━━ TASK INPUTS ━━
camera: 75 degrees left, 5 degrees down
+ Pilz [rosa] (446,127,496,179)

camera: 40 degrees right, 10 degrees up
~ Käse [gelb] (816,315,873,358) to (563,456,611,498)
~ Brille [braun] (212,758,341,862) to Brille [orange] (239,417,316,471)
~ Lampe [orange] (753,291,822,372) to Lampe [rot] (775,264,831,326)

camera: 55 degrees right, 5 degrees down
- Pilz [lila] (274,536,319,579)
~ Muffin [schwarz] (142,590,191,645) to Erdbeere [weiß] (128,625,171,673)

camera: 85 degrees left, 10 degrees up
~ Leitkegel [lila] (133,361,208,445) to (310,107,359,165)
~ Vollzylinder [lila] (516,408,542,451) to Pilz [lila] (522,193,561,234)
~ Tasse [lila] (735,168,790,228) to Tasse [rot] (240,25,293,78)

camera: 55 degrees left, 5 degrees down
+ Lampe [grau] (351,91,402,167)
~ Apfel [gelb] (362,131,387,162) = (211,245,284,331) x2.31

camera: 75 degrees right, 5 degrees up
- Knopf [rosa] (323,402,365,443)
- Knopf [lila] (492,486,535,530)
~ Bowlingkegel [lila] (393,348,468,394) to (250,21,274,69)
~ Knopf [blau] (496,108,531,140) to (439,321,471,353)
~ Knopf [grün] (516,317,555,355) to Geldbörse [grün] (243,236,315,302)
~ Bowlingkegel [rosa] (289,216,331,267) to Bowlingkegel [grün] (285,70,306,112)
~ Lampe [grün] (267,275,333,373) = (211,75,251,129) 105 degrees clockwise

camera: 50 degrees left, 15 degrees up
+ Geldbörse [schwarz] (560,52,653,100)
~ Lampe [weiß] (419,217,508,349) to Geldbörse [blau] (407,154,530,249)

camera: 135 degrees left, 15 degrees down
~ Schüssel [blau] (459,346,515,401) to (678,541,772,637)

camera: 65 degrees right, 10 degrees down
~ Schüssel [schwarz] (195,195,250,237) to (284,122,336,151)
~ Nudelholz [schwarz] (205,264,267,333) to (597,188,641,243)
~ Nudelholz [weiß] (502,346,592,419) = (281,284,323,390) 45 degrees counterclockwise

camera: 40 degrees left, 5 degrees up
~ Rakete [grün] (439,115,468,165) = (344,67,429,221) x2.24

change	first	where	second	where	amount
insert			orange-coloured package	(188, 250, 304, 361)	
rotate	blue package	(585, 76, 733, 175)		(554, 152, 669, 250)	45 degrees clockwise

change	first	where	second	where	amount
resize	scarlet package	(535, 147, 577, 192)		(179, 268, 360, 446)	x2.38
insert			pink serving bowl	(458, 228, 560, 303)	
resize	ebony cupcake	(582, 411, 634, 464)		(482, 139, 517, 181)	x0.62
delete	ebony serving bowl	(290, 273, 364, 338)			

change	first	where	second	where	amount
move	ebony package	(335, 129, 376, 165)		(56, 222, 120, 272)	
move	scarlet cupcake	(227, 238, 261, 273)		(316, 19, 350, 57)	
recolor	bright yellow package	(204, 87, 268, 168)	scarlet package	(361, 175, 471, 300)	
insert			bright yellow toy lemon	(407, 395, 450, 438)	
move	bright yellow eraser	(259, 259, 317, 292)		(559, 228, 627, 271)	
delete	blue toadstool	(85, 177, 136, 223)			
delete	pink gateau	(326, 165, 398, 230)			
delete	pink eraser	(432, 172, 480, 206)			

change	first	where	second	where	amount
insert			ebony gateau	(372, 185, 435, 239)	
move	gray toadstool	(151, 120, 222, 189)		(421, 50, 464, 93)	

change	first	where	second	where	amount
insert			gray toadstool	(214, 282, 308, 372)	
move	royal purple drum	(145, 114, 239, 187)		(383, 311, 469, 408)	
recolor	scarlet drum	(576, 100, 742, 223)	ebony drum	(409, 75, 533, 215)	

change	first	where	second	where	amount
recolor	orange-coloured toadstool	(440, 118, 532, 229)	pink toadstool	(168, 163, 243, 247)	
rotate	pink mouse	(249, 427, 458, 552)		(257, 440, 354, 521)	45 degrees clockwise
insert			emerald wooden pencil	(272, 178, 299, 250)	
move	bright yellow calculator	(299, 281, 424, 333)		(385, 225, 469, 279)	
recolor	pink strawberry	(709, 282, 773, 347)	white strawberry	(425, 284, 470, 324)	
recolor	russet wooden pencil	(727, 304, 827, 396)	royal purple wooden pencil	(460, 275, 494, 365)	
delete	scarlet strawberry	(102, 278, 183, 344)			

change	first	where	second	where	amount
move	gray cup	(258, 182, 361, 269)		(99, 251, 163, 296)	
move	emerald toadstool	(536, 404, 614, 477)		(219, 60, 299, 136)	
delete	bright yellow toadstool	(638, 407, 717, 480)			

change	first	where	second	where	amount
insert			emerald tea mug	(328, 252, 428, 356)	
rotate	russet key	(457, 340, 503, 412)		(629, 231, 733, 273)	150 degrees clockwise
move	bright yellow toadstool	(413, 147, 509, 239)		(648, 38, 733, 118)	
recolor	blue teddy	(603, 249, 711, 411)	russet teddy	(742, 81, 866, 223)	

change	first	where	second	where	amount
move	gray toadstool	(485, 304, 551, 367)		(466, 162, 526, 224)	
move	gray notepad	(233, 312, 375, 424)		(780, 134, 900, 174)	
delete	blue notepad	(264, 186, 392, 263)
━━━
Transcribe every record above exactly.

# SOLUTION TO THE EXERCISE
camera: 75 degrees left, 5 degrees down
+ Pilz [rosa] (446,127,496,179)

camera: 40 degrees right, 10 degrees up
~ Käse [gelb] (816,315,873,358) to (563,456,611,498)
~ Brille [braun] (212,758,341,862) to Brille [orange] (239,417,316,471)
~ Lampe [orange] (753,291,822,372) to Lampe [rot] (775,264,831,326)

camera: 55 degrees right, 5 degrees down
- Pilz [lila] (274,536,319,579)
~ Muffin [schwarz] (142,590,191,645) to Erdbeere [weiß] (128,625,171,673)

camera: 85 degrees left, 10 degrees up
~ Leitkegel [lila] (133,361,208,445) to (310,107,359,165)
~ Vollzylinder [lila] (516,408,542,451) to Pilz [lila] (522,193,561,234)
~ Tasse [lila] (735,168,790,228) to Tasse [rot] (240,25,293,78)

camera: 55 degrees left, 5 degrees down
+ Lampe [grau] (351,91,402,167)
~ Apfel [gelb] (362,131,387,162) = (211,245,284,331) x2.31

camera: 75 degrees right, 5 degrees up
- Knopf [rosa] (323,402,365,443)
- Knopf [lila] (492,486,535,530)
~ Bowlingkegel [lila] (393,348,468,394) to (250,21,274,69)
~ Knopf [blau] (496,108,531,140) to (439,321,471,353)
~ Knopf [grün] (516,317,555,355) to Geldbörse [grün] (243,236,315,302)
~ Bowlingkegel [rosa] (289,216,331,267) to Bowlingkegel [grün] (285,70,306,112)
~ Lampe [grün] (267,275,333,373) = (211,75,251,129) 105 degrees clockwise

camera: 50 degrees left, 15 degrees up
+ Geldbörse [schwarz] (560,52,653,100)
~ Lampe [weiß] (419,217,508,349) to Geldbörse [blau] (407,154,530,249)

camera: 135 degrees left, 15 degrees down
~ Schüssel [blau] (459,346,515,401) to (678,541,772,637)

camera: 65 degrees right, 10 degrees down
~ Schüssel [schwarz] (195,195,250,237) to (284,122,336,151)
~ Nudelholz [schwarz] (205,264,267,333) to (597,188,641,243)
~ Nudelholz [weiß] (502,346,592,419) = (281,284,323,390) 45 degrees counterclockwise

camera: 40 degrees left, 5 degrees up
~ Rakete [grün] (439,115,468,165) = (344,67,429,221) x2.24

change	first	where	second	where	amount
insert			orange-coloured package	(188, 250, 304, 361)	
rotate	blue package	(585, 76, 733, 175)		(554, 152, 669, 250)	45 degrees clockwise

change	first	where	second	where	amount
resize	scarlet package	(535, 147, 577, 192)		(179, 268, 360, 446)	x2.38
insert			pink serving bowl	(458, 228, 560, 303)	
resize	ebony cupcake	(582, 411, 634, 464)		(482, 139, 517, 181)	x0.62
delete	ebony serving bowl	(290, 273, 364, 338)			

change	first	where	second	where	amount
move	ebony package	(335, 129, 376, 165)		(56, 222, 120, 272)	
move	scarlet cupcake	(227, 238, 261, 273)		(316, 19, 350, 57)	
recolor	bright yellow package	(204, 87, 268, 168)	scarlet package	(361, 175, 471, 300)	
insert			bright yellow toy lemon	(407, 395, 450, 438)	
move	bright yellow eraser	(259, 259, 317, 292)		(559, 228, 627, 271)	
delete	blue toadstool	(85, 177, 136, 223)			
delete	pink gateau	(326, 165, 398, 230)			
delete	pink eraser	(432, 172, 480, 206)			

change	first	where	second	where	amount
insert			ebony gateau	(372, 185, 435, 239)	
move	gray toadstool	(151, 120, 222, 189)		(421, 50, 464, 93)	

change	first	where	second	where	amount
insert			gray toadstool	(214, 282, 308, 372)	
move	royal purple drum	(145, 114, 239, 187)		(383, 311, 469, 408)	
recolor	scarlet drum	(576, 100, 742, 223)	ebony drum	(409, 75, 533, 215)	

change	first	where	second	where	amount
recolor	orange-coloured toadstool	(440, 118, 532, 229)	pink toadstool	(168, 163, 243, 247)	
rotate	pink mouse	(249, 427, 458, 552)		(257, 440, 354, 521)	45 degrees clockwise
insert			emerald wooden pencil	(272, 178, 299, 250)	
move	bright yellow calculator	(299, 281, 424, 333)		(385, 225, 469, 279)	
recolor	pink strawberry	(709, 282, 773, 347)	white strawberry	(425, 284, 470, 324)	
recolor	russet wooden pencil	(727, 304, 827, 396)	royal purple wooden pencil	(460, 275, 494, 365)	
delete	scarlet strawberry	(102, 278, 183, 344)			

change	first	where	second	where	amount
move	gray cup	(258, 182, 361, 269)		(99, 251, 163, 296)	
move	emerald toadstool	(536, 404, 614, 477)		(219, 60, 299, 136)	
delete	bright yellow toadstool	(638, 407, 717, 480)			

change	first	where	second	where	amount
insert			emerald tea mug	(328, 252, 428, 356)	
rotate	russet key	(457, 340, 503, 412)		(629, 231, 733, 273)	150 degrees clockwise
move	bright yellow toadstool	(413, 147, 509, 239)		(648, 38, 733, 118)	
recolor	blue teddy	(603, 249, 711, 411)	russet teddy	(742, 81, 866, 223)	

change	first	where	second	where	amount
move	gray toadstool	(485, 304, 551, 367)		(466, 162, 526, 224)	
move	gray notepad	(233, 312, 375, 424)		(780, 134, 900, 174)	
delete	blue notepad	(264, 186, 392, 263)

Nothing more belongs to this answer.